◆ TASK PROMPT ◆
Which lines make up the answer? Those from the line with "R2: none -> 47k (N1, N6)" through the end of the data; reproduce them exactly.

☆ ☆ ☆ ☆ ☆ ☆ ☆

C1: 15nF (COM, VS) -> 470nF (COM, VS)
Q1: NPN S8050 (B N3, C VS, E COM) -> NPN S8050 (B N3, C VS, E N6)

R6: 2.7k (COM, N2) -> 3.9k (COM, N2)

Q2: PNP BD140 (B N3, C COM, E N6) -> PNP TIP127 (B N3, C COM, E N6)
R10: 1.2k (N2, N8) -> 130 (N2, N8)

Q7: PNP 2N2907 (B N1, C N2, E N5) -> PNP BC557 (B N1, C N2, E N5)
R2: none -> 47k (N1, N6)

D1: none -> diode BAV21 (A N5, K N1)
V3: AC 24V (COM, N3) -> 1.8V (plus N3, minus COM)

☆ ☆ ☆ ☆ ☆ ☆ ☆

◆ EXPECTED ANSWER ◆
R2: none -> 47k (N1, N6)

D1: none -> diode BAV21 (A N5, K N1)
V3: AC 24V (COM, N3) -> 1.8V (plus N3, minus COM)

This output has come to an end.